---------- Data below

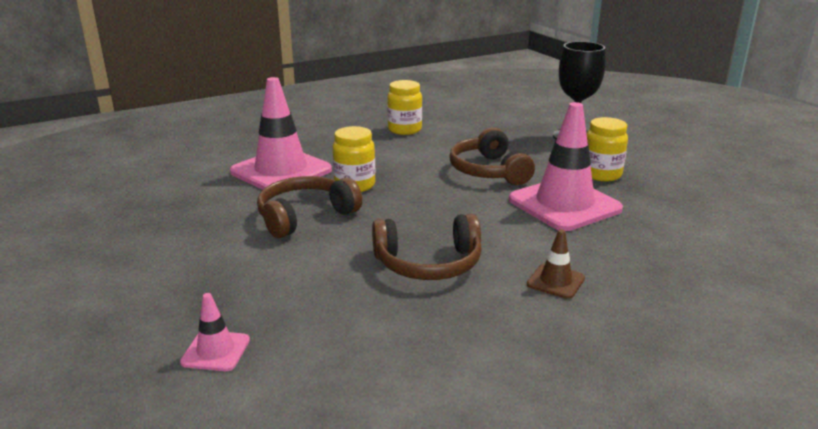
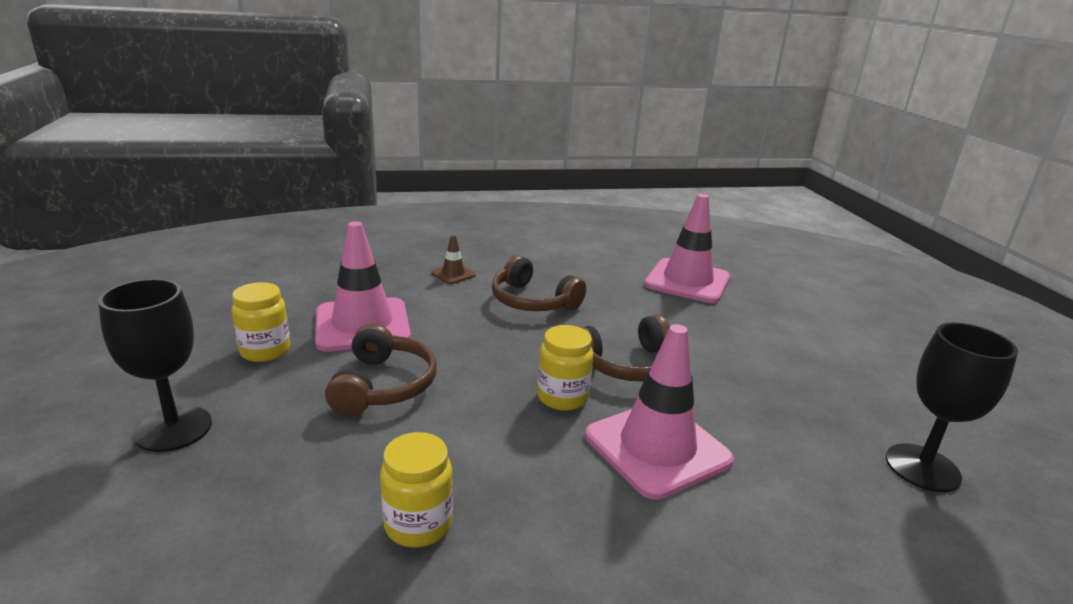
camera: 165 degrees left, 0 degrees up
(87, 190) = (922, 467): none -> black goblet
(216, 351) = (687, 281): pink traffic cone -> pink traffic cone, size x2.20
(428, 263) = (533, 301): brown headphones -> brown headphones turned 150 degrees counterclockwise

--------------------

● Requirement
What lines above contain the string "degrees"? Copy all of them.

● Output for this exercise
camera: 165 degrees left, 0 degrees up
(428, 263) = (533, 301): brown headphones -> brown headphones turned 150 degrees counterclockwise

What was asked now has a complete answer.